[Detected change data]
________________________________________

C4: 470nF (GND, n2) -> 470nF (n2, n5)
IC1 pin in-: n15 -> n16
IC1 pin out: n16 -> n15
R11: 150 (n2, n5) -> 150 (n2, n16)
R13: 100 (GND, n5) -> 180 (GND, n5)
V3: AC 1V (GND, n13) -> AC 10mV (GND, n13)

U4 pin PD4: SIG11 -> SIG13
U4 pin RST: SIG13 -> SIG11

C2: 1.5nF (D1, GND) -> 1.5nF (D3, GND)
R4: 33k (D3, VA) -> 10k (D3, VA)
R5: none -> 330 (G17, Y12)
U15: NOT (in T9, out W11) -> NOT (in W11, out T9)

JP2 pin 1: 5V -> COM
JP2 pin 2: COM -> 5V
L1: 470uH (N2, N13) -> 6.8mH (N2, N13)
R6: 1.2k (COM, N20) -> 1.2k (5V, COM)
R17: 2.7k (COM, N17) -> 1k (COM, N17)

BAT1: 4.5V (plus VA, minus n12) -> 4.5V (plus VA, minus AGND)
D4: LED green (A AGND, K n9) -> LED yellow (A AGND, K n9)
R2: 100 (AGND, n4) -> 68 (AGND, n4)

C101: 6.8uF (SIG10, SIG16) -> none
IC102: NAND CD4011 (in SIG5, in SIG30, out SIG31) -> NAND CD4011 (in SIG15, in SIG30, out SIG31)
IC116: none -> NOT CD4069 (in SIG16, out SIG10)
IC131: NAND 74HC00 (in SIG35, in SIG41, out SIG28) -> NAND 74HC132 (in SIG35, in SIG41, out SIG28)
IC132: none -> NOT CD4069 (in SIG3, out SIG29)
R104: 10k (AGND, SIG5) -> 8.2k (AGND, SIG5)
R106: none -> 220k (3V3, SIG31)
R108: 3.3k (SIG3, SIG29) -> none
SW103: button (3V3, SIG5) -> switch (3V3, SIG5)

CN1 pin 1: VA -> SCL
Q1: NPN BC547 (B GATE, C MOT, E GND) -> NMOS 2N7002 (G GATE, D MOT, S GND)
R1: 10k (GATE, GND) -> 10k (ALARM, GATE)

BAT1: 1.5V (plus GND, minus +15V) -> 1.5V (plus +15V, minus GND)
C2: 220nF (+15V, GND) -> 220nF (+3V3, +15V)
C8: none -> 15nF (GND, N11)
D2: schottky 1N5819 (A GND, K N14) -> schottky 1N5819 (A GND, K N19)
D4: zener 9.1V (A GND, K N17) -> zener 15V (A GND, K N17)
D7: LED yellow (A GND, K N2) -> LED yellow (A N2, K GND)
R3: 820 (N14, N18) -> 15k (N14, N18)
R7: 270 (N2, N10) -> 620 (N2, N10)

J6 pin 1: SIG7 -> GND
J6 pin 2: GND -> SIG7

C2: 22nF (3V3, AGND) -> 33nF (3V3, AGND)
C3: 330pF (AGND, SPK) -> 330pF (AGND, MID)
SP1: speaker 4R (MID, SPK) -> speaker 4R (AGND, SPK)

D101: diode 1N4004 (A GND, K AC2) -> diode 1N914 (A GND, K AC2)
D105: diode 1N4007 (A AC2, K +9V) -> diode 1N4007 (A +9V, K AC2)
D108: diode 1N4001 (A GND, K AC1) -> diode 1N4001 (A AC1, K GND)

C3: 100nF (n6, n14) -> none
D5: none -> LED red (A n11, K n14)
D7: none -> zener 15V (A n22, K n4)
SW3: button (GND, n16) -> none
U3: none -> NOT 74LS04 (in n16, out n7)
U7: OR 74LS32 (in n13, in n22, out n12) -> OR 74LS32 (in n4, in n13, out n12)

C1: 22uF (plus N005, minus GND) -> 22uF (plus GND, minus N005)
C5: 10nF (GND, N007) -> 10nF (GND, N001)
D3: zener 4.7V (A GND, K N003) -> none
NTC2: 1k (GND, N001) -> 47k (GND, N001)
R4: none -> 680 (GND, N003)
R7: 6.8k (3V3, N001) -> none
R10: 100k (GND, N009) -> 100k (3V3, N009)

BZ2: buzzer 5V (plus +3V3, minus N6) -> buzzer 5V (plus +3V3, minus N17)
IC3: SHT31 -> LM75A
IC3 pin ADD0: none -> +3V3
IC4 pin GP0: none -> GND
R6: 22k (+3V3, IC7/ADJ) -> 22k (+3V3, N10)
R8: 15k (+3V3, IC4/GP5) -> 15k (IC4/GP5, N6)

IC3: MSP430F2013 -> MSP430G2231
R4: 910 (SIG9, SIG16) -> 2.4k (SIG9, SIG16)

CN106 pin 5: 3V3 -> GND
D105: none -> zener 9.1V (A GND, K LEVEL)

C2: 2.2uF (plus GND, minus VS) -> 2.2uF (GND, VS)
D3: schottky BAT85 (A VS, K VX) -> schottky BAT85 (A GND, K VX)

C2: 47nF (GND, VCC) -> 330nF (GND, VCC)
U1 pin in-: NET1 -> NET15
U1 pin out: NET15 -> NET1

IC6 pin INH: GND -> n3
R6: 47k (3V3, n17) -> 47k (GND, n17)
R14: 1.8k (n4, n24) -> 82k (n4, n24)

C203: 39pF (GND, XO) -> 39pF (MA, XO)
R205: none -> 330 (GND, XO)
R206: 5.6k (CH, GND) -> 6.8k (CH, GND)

________________________________________

* [PROBLEM TO SOLVE]: Copy, please, every line from the start of the entries down to the line that holds "J6 pin 2: GND -> SIG7", with both of those lines included and no others.

* [FINISHED EXERCISE]:
C4: 470nF (GND, n2) -> 470nF (n2, n5)
IC1 pin in-: n15 -> n16
IC1 pin out: n16 -> n15
R11: 150 (n2, n5) -> 150 (n2, n16)
R13: 100 (GND, n5) -> 180 (GND, n5)
V3: AC 1V (GND, n13) -> AC 10mV (GND, n13)

U4 pin PD4: SIG11 -> SIG13
U4 pin RST: SIG13 -> SIG11

C2: 1.5nF (D1, GND) -> 1.5nF (D3, GND)
R4: 33k (D3, VA) -> 10k (D3, VA)
R5: none -> 330 (G17, Y12)
U15: NOT (in T9, out W11) -> NOT (in W11, out T9)

JP2 pin 1: 5V -> COM
JP2 pin 2: COM -> 5V
L1: 470uH (N2, N13) -> 6.8mH (N2, N13)
R6: 1.2k (COM, N20) -> 1.2k (5V, COM)
R17: 2.7k (COM, N17) -> 1k (COM, N17)

BAT1: 4.5V (plus VA, minus n12) -> 4.5V (plus VA, minus AGND)
D4: LED green (A AGND, K n9) -> LED yellow (A AGND, K n9)
R2: 100 (AGND, n4) -> 68 (AGND, n4)

C101: 6.8uF (SIG10, SIG16) -> none
IC102: NAND CD4011 (in SIG5, in SIG30, out SIG31) -> NAND CD4011 (in SIG15, in SIG30, out SIG31)
IC116: none -> NOT CD4069 (in SIG16, out SIG10)
IC131: NAND 74HC00 (in SIG35, in SIG41, out SIG28) -> NAND 74HC132 (in SIG35, in SIG41, out SIG28)
IC132: none -> NOT CD4069 (in SIG3, out SIG29)
R104: 10k (AGND, SIG5) -> 8.2k (AGND, SIG5)
R106: none -> 220k (3V3, SIG31)
R108: 3.3k (SIG3, SIG29) -> none
SW103: button (3V3, SIG5) -> switch (3V3, SIG5)

CN1 pin 1: VA -> SCL
Q1: NPN BC547 (B GATE, C MOT, E GND) -> NMOS 2N7002 (G GATE, D MOT, S GND)
R1: 10k (GATE, GND) -> 10k (ALARM, GATE)

BAT1: 1.5V (plus GND, minus +15V) -> 1.5V (plus +15V, minus GND)
C2: 220nF (+15V, GND) -> 220nF (+3V3, +15V)
C8: none -> 15nF (GND, N11)
D2: schottky 1N5819 (A GND, K N14) -> schottky 1N5819 (A GND, K N19)
D4: zener 9.1V (A GND, K N17) -> zener 15V (A GND, K N17)
D7: LED yellow (A GND, K N2) -> LED yellow (A N2, K GND)
R3: 820 (N14, N18) -> 15k (N14, N18)
R7: 270 (N2, N10) -> 620 (N2, N10)

J6 pin 1: SIG7 -> GND
J6 pin 2: GND -> SIG7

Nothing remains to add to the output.